__Work request__
The full set of records needs to be retyped exactly.
* * * * *
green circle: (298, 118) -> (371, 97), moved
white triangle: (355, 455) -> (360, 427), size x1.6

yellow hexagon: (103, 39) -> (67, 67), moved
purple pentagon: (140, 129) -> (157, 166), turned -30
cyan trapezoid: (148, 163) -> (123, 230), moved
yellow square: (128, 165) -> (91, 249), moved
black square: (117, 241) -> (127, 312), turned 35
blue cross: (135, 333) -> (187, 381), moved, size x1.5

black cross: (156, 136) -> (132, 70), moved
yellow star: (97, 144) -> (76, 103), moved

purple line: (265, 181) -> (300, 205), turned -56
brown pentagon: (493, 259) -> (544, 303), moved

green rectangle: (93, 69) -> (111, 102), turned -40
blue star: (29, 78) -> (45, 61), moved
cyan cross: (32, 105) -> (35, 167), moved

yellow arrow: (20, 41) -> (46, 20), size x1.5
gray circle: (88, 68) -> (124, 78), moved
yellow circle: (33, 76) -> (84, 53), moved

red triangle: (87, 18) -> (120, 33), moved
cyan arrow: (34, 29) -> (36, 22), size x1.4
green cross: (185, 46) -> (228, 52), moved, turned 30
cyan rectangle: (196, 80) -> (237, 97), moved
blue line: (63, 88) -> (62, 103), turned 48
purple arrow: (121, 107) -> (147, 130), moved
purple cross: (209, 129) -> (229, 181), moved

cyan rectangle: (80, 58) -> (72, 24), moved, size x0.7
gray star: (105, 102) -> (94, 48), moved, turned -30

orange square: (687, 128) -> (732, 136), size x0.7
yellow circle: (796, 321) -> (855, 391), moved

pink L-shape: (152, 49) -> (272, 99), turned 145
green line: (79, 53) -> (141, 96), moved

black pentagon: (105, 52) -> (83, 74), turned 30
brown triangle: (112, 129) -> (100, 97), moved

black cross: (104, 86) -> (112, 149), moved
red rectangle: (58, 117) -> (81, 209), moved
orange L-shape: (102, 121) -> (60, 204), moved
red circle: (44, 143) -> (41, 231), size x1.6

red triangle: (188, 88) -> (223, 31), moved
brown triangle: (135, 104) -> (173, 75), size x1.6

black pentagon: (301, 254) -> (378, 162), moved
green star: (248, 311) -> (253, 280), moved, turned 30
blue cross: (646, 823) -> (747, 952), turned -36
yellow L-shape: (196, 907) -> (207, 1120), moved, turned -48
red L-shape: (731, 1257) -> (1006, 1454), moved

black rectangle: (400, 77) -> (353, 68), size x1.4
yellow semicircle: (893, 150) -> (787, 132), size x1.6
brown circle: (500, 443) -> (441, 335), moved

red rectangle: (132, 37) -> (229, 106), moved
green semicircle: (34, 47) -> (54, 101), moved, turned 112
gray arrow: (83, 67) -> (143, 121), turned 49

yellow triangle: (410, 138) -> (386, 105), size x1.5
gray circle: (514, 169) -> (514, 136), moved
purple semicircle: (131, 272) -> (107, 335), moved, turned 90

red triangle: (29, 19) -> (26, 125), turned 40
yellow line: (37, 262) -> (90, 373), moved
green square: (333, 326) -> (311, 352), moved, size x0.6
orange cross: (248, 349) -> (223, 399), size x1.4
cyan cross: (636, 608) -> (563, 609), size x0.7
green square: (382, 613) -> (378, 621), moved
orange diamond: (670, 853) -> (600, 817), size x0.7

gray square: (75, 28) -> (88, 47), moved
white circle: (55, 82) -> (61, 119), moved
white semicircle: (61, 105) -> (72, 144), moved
* * * * *
__Solution below__
green circle: (298, 118) -> (371, 97), moved
white triangle: (355, 455) -> (360, 427), size x1.6

yellow hexagon: (103, 39) -> (67, 67), moved
purple pentagon: (140, 129) -> (157, 166), turned -30
cyan trapezoid: (148, 163) -> (123, 230), moved
yellow square: (128, 165) -> (91, 249), moved
black square: (117, 241) -> (127, 312), turned 35
blue cross: (135, 333) -> (187, 381), moved, size x1.5

black cross: (156, 136) -> (132, 70), moved
yellow star: (97, 144) -> (76, 103), moved

purple line: (265, 181) -> (300, 205), turned -56
brown pentagon: (493, 259) -> (544, 303), moved

green rectangle: (93, 69) -> (111, 102), turned -40
blue star: (29, 78) -> (45, 61), moved
cyan cross: (32, 105) -> (35, 167), moved

yellow arrow: (20, 41) -> (46, 20), size x1.5
gray circle: (88, 68) -> (124, 78), moved
yellow circle: (33, 76) -> (84, 53), moved

red triangle: (87, 18) -> (120, 33), moved
cyan arrow: (34, 29) -> (36, 22), size x1.4
green cross: (185, 46) -> (228, 52), moved, turned 30
cyan rectangle: (196, 80) -> (237, 97), moved
blue line: (63, 88) -> (62, 103), turned 48
purple arrow: (121, 107) -> (147, 130), moved
purple cross: (209, 129) -> (229, 181), moved

cyan rectangle: (80, 58) -> (72, 24), moved, size x0.7
gray star: (105, 102) -> (94, 48), moved, turned -30

orange square: (687, 128) -> (732, 136), size x0.7
yellow circle: (796, 321) -> (855, 391), moved

pink L-shape: (152, 49) -> (272, 99), turned 145
green line: (79, 53) -> (141, 96), moved

black pentagon: (105, 52) -> (83, 74), turned 30
brown triangle: (112, 129) -> (100, 97), moved

black cross: (104, 86) -> (112, 149), moved
red rectangle: (58, 117) -> (81, 209), moved
orange L-shape: (102, 121) -> (60, 204), moved
red circle: (44, 143) -> (41, 231), size x1.6

red triangle: (188, 88) -> (223, 31), moved
brown triangle: (135, 104) -> (173, 75), size x1.6

black pentagon: (301, 254) -> (378, 162), moved
green star: (248, 311) -> (253, 280), moved, turned 30
blue cross: (646, 823) -> (747, 952), turned -36
yellow L-shape: (196, 907) -> (207, 1120), moved, turned -48
red L-shape: (731, 1257) -> (1006, 1454), moved

black rectangle: (400, 77) -> (353, 68), size x1.4
yellow semicircle: (893, 150) -> (787, 132), size x1.6
brown circle: (500, 443) -> (441, 335), moved

red rectangle: (132, 37) -> (229, 106), moved
green semicircle: (34, 47) -> (54, 101), moved, turned 112
gray arrow: (83, 67) -> (143, 121), turned 49

yellow triangle: (410, 138) -> (386, 105), size x1.5
gray circle: (514, 169) -> (514, 136), moved
purple semicircle: (131, 272) -> (107, 335), moved, turned 90

red triangle: (29, 19) -> (26, 125), turned 40
yellow line: (37, 262) -> (90, 373), moved
green square: (333, 326) -> (311, 352), moved, size x0.6
orange cross: (248, 349) -> (223, 399), size x1.4
cyan cross: (636, 608) -> (563, 609), size x0.7
green square: (382, 613) -> (378, 621), moved
orange diamond: (670, 853) -> (600, 817), size x0.7

gray square: (75, 28) -> (88, 47), moved
white circle: (55, 82) -> (61, 119), moved
white semicircle: (61, 105) -> (72, 144), moved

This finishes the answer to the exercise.